— Task details —
Transcribe, word for word and without additions, each line below from the one containing "camera: 110 degrees right, 5 degrees up" through the one containing "(693, 333) = (847, 195): none -> black jar", both ends included.

— Data records —
★ ★ ★ ★ ★ ★ ★
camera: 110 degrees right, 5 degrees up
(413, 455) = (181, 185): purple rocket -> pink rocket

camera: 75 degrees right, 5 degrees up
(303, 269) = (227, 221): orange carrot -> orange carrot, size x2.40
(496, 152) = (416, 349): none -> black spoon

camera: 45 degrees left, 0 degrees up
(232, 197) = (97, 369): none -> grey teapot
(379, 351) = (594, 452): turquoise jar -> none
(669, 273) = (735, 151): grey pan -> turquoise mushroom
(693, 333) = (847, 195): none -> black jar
★ ★ ★ ★ ★ ★ ★
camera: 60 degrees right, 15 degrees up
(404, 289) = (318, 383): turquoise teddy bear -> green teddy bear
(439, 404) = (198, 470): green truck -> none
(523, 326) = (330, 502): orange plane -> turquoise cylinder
★ ★ ★ ★ ★ ★ ★
— Written answer —
camera: 110 degrees right, 5 degrees up
(413, 455) = (181, 185): purple rocket -> pink rocket

camera: 75 degrees right, 5 degrees up
(303, 269) = (227, 221): orange carrot -> orange carrot, size x2.40
(496, 152) = (416, 349): none -> black spoon

camera: 45 degrees left, 0 degrees up
(232, 197) = (97, 369): none -> grey teapot
(379, 351) = (594, 452): turquoise jar -> none
(669, 273) = (735, 151): grey pan -> turquoise mushroom
(693, 333) = (847, 195): none -> black jar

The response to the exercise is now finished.